# Recorded data
● ● ●

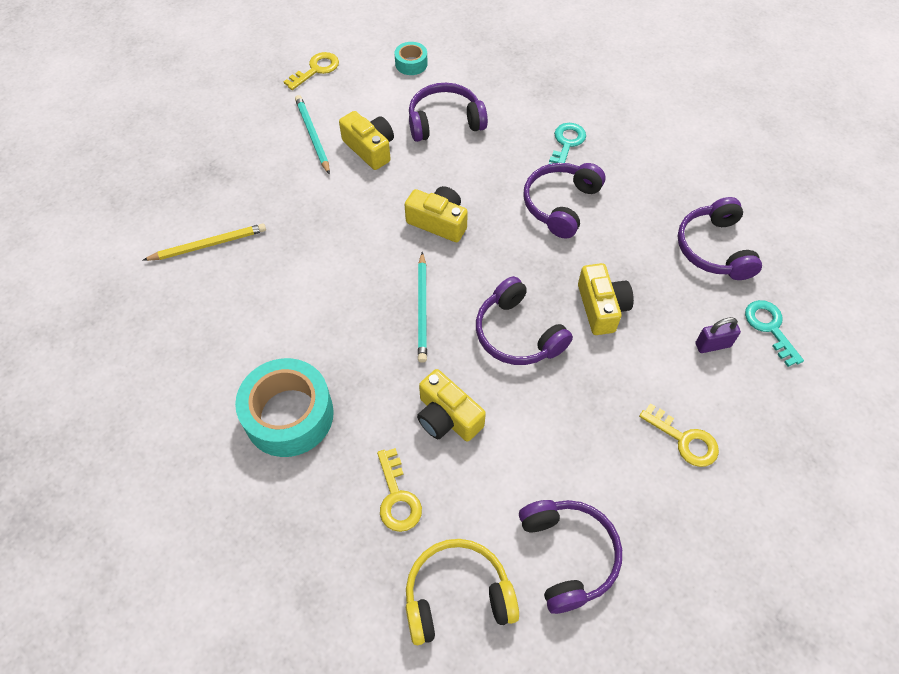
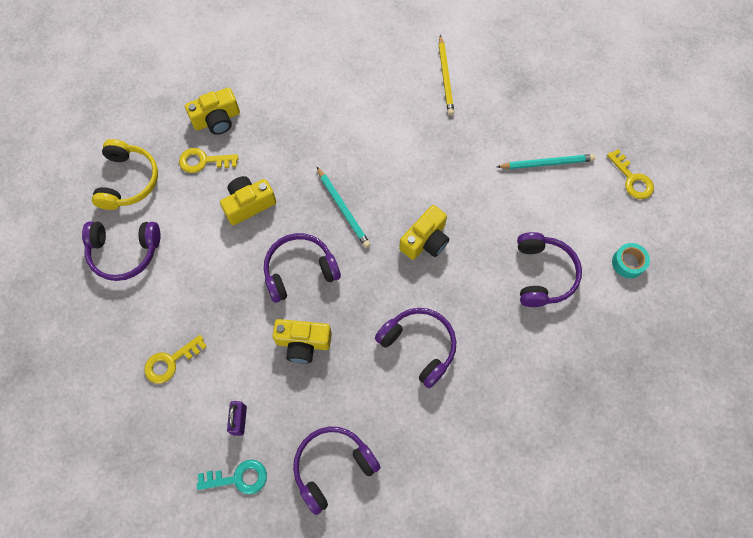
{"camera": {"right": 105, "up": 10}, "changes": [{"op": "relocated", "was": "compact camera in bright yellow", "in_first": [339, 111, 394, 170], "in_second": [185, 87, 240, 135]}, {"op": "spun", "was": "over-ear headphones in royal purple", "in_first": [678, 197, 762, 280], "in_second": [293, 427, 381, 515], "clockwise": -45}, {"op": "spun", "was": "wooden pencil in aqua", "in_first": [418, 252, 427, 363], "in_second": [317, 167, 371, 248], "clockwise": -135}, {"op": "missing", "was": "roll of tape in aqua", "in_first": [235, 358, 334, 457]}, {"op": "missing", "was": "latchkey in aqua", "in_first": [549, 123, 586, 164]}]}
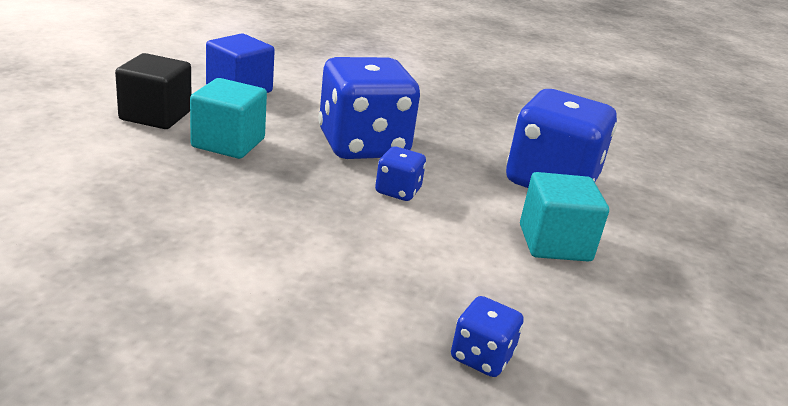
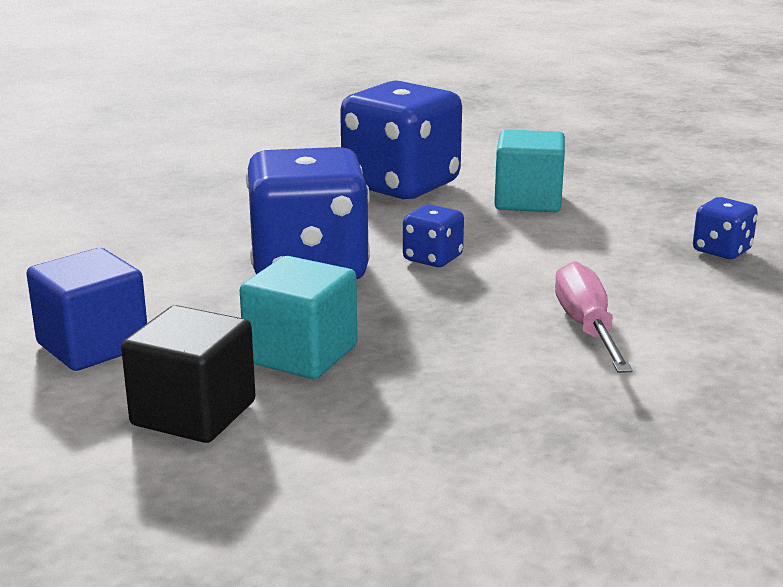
{"camera": {"right": -75, "up": -5}, "changes": [{"op": "appeared", "now": "screwdriver in pink", "in_second": [555, 261, 633, 373]}]}
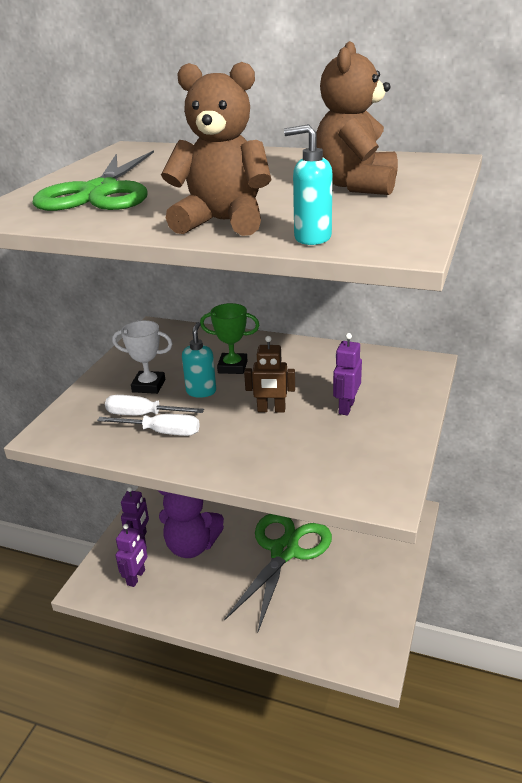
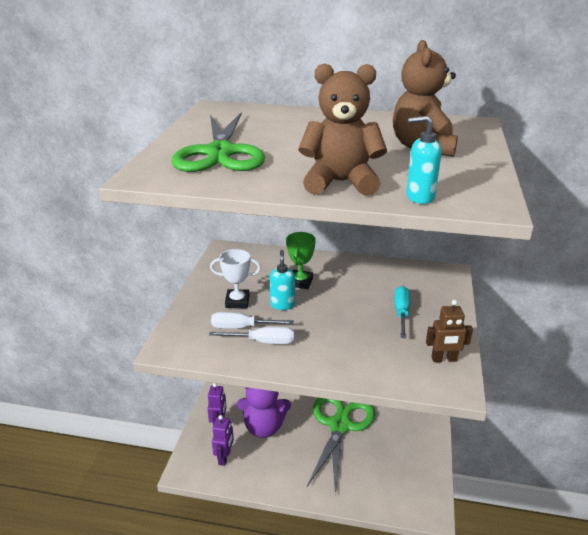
{"camera": {"right": -10, "up": 0}, "changes": [{"op": "spun", "was": "trophy in leaf-green", "in_first": [200, 303, 260, 374], "in_second": [286, 232, 316, 289], "clockwise": -75}, {"op": "exchanged", "was": "robot figure in royal purple", "now": "screwdriver in aqua", "in_first": [333, 333, 362, 415], "in_second": [394, 286, 410, 338]}, {"op": "relocated", "was": "robot figure in dark brown", "in_first": [244, 336, 295, 413], "in_second": [426, 300, 473, 362]}]}
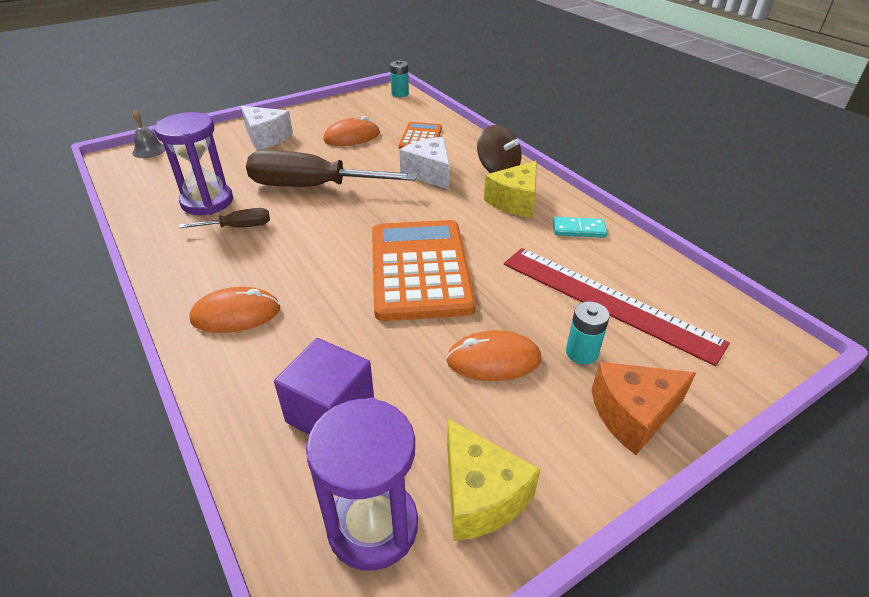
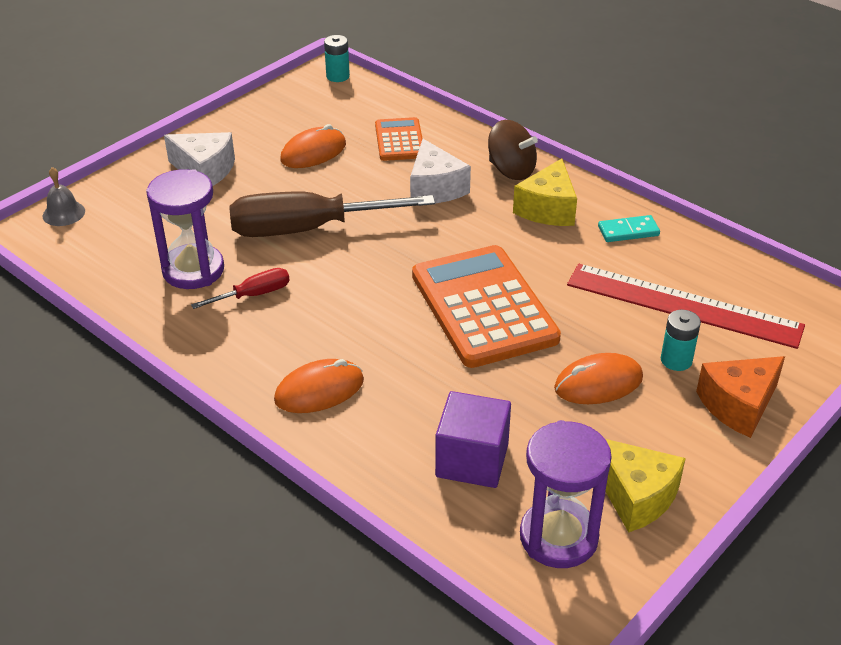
{"camera": {"right": -15, "up": 0}, "changes": [{"op": "colour", "was": "screwdriver in dark brown", "now": "screwdriver in crimson", "in_first": [179, 208, 270, 228], "in_second": [191, 268, 290, 309]}, {"op": "spun", "was": "cheese in white", "in_first": [399, 137, 450, 190], "in_second": [410, 139, 471, 203], "clockwise": -150}]}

● ● ●

# Action item
Check the listing for the word "dark". Show each line that has it.

# Written response
{"camera": {"right": -10, "up": 0}, "changes": [{"op": "spun", "was": "trophy in leaf-green", "in_first": [200, 303, 260, 374], "in_second": [286, 232, 316, 289], "clockwise": -75}, {"op": "exchanged", "was": "robot figure in royal purple", "now": "screwdriver in aqua", "in_first": [333, 333, 362, 415], "in_second": [394, 286, 410, 338]}, {"op": "relocated", "was": "robot figure in dark brown", "in_first": [244, 336, 295, 413], "in_second": [426, 300, 473, 362]}]}
{"camera": {"right": -15, "up": 0}, "changes": [{"op": "colour", "was": "screwdriver in dark brown", "now": "screwdriver in crimson", "in_first": [179, 208, 270, 228], "in_second": [191, 268, 290, 309]}, {"op": "spun", "was": "cheese in white", "in_first": [399, 137, 450, 190], "in_second": [410, 139, 471, 203], "clockwise": -150}]}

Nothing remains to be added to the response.